• _Work item_
Your task is to transcribe, word for word, the line containing "purple donut: [193,157,243,197]" and all lines that follow it to the end of the entries. Leave out the pictures.

• _Provided information_
=== Begin Enclosure ===

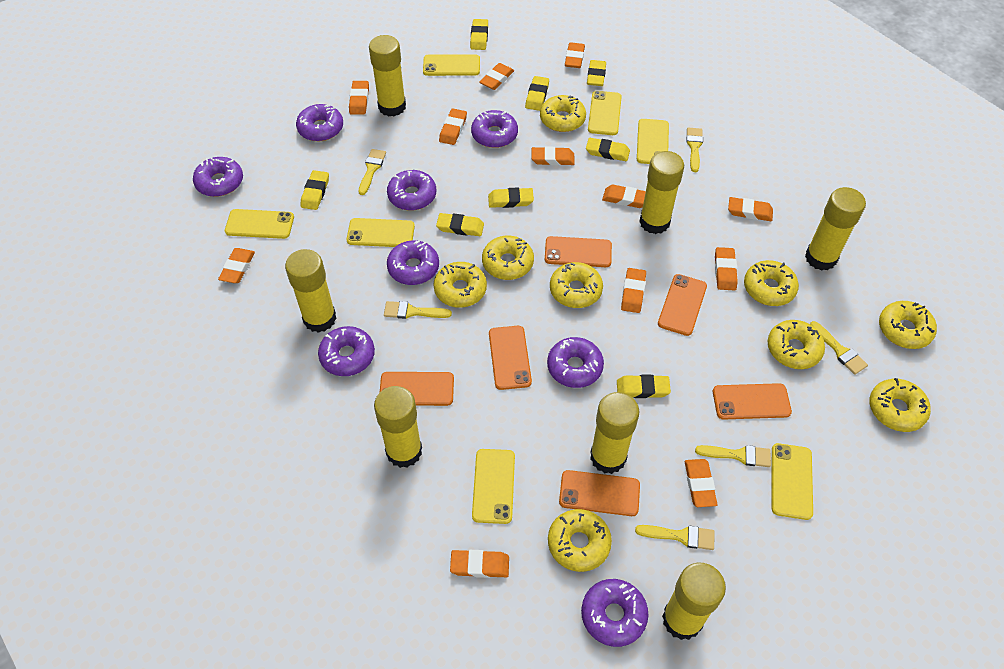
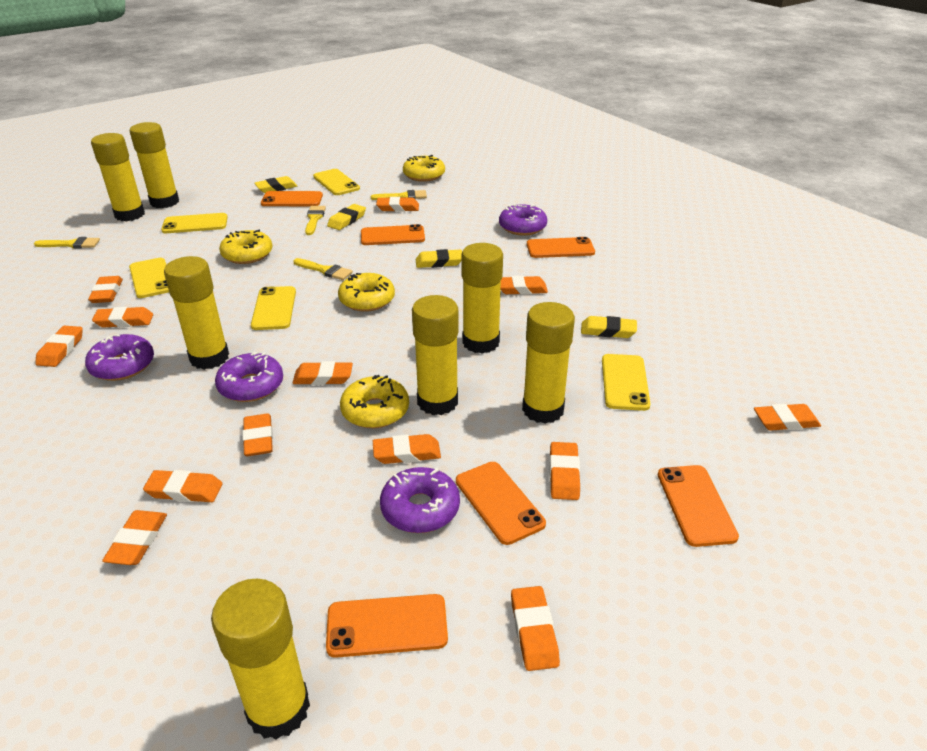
orange eraser: [218,248,255,283] [349,81,369,115] [439,108,467,145] [450,550,509,578] [479,63,514,90] [532,147,575,166] [565,42,585,68] [602,185,646,208] [621,268,646,313] [685,459,717,507] [715,247,738,290] [728,197,773,221] = 12 -> [35,326,83,367] [88,276,123,303] [92,307,153,328] [102,510,167,565] [143,470,223,502] [242,413,273,456] [292,361,353,385] [373,434,441,464] [376,197,419,212] [501,276,548,295] [511,586,560,671] [550,442,580,500] [754,404,821,431] = 13
purple donut: [193,157,243,197] [296,104,343,141] [318,326,375,376] [387,170,436,211] [387,240,439,285] [471,110,518,148] [547,337,604,388] [581,579,649,647] = 8 -> [85,334,154,381] [215,352,283,402] [380,467,460,533] [499,205,547,236] = 4
yellow brush: [359,149,386,195] [384,301,452,319] [635,525,715,550] [686,128,703,172] [695,445,771,467] [810,321,868,375] = 6 -> [34,237,100,248] [294,258,353,280] [305,206,326,235] [371,190,427,200] = 4
yellow donut: [434,262,487,308] [482,236,534,280] [540,95,586,132] [548,509,612,572] [550,262,603,308] [744,260,799,306] [768,320,825,369] [870,378,931,432] [879,301,937,349] = 9 -> [219,230,272,264] [338,273,395,312] [340,375,409,428] [403,155,445,182] = 4
yellow eraser: [300,170,329,210] [436,213,484,236] [470,19,488,50] [488,187,534,208] [525,76,549,111] [586,138,630,161] [587,60,606,86] [617,375,671,398] = 8 -> [254,176,297,193] [327,204,366,230] [415,249,462,268] [581,316,637,338] = 4
yellow phone: [225,209,294,239] [347,218,415,247] [423,54,480,76] [472,449,515,524] [588,91,622,135] [637,119,669,164] [772,443,813,520] = 7 -> [129,258,169,298] [161,213,228,233] [251,286,296,330] [313,169,360,195] [602,354,651,411] = 5

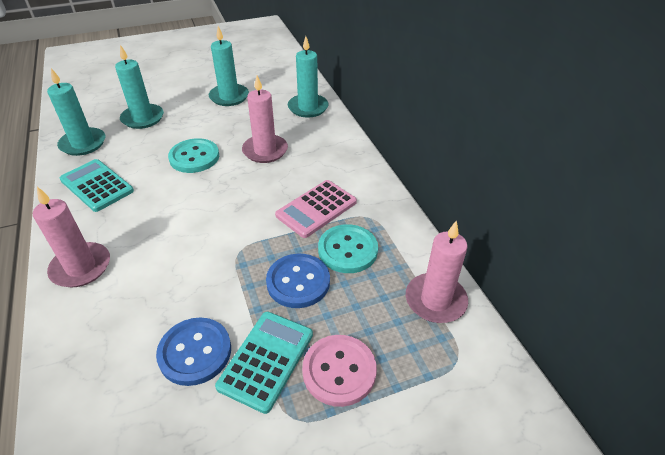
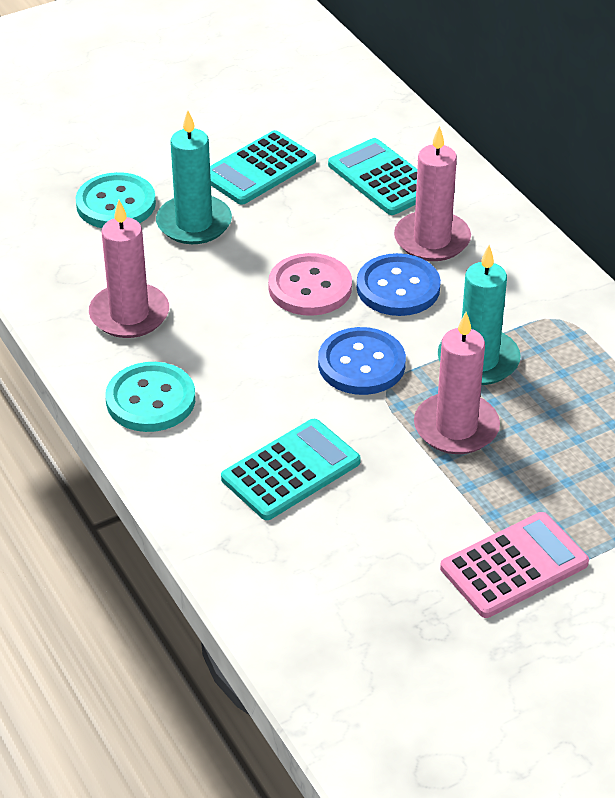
turquoise calculator: [60,159,134,212] [215,311,313,414] = 2 -> [210,130,316,205] [221,419,361,520] [328,138,417,215] = 3
turquoise candle: [47,68,105,156] [115,45,164,129] [209,26,249,106] [288,36,328,117] = 4 -> [156,110,232,244] [438,245,521,385] = 2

=== End Enclosure ===

• _Solution for this task_
purple donut: [193,157,243,197] [296,104,343,141] [318,326,375,376] [387,170,436,211] [387,240,439,285] [471,110,518,148] [547,337,604,388] [581,579,649,647] = 8 -> [85,334,154,381] [215,352,283,402] [380,467,460,533] [499,205,547,236] = 4
yellow brush: [359,149,386,195] [384,301,452,319] [635,525,715,550] [686,128,703,172] [695,445,771,467] [810,321,868,375] = 6 -> [34,237,100,248] [294,258,353,280] [305,206,326,235] [371,190,427,200] = 4
yellow donut: [434,262,487,308] [482,236,534,280] [540,95,586,132] [548,509,612,572] [550,262,603,308] [744,260,799,306] [768,320,825,369] [870,378,931,432] [879,301,937,349] = 9 -> [219,230,272,264] [338,273,395,312] [340,375,409,428] [403,155,445,182] = 4
yellow eraser: [300,170,329,210] [436,213,484,236] [470,19,488,50] [488,187,534,208] [525,76,549,111] [586,138,630,161] [587,60,606,86] [617,375,671,398] = 8 -> [254,176,297,193] [327,204,366,230] [415,249,462,268] [581,316,637,338] = 4
yellow phone: [225,209,294,239] [347,218,415,247] [423,54,480,76] [472,449,515,524] [588,91,622,135] [637,119,669,164] [772,443,813,520] = 7 -> [129,258,169,298] [161,213,228,233] [251,286,296,330] [313,169,360,195] [602,354,651,411] = 5

turquoise calculator: [60,159,134,212] [215,311,313,414] = 2 -> [210,130,316,205] [221,419,361,520] [328,138,417,215] = 3
turquoise candle: [47,68,105,156] [115,45,164,129] [209,26,249,106] [288,36,328,117] = 4 -> [156,110,232,244] [438,245,521,385] = 2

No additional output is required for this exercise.